• EXERCISE AIM: Could you set down the lines below, from the one containing "BUTTON: TTP223 -> KY-004" through the final line, exactly as written?

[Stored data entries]
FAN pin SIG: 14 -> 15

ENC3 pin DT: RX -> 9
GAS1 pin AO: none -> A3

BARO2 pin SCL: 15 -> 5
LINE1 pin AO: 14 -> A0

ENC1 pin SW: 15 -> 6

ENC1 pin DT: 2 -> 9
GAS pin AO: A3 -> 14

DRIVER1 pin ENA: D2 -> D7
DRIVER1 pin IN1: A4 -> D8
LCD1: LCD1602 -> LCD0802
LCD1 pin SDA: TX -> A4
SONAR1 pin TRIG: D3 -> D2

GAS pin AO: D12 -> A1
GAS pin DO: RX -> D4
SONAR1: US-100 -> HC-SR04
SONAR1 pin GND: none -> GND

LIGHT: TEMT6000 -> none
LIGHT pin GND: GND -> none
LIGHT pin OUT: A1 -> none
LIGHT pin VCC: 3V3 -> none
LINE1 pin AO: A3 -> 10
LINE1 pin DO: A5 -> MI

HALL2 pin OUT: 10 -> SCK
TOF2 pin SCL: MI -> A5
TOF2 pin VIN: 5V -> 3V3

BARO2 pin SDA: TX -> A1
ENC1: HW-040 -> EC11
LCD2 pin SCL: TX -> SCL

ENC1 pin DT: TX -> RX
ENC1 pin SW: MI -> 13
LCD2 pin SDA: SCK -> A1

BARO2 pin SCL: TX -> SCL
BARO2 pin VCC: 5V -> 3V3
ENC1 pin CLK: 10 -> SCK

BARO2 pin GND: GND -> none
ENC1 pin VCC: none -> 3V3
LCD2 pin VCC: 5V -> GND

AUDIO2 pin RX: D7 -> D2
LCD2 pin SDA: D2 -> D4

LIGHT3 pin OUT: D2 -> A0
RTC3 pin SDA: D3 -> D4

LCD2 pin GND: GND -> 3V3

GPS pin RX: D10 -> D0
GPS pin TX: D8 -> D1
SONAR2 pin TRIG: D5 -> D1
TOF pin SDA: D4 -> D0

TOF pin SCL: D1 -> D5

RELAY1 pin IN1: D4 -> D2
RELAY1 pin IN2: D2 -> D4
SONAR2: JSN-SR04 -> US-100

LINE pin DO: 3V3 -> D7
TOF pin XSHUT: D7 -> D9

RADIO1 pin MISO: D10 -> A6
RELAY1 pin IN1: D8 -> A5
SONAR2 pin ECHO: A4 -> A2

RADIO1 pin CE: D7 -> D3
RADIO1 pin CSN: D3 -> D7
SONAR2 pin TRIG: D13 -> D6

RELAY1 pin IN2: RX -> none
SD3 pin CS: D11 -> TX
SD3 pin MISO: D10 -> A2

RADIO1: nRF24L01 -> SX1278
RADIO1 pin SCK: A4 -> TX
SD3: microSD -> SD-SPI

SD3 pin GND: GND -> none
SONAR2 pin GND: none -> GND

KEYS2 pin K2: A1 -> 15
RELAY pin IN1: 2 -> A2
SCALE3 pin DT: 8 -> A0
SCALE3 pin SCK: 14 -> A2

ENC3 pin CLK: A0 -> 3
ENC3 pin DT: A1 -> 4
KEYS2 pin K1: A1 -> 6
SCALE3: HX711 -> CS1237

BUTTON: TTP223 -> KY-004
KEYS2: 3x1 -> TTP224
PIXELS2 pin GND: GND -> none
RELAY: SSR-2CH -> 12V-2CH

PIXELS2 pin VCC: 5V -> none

• WORKED SOLUTION:
BUTTON: TTP223 -> KY-004
KEYS2: 3x1 -> TTP224
PIXELS2 pin GND: GND -> none
RELAY: SSR-2CH -> 12V-2CH

PIXELS2 pin VCC: 5V -> none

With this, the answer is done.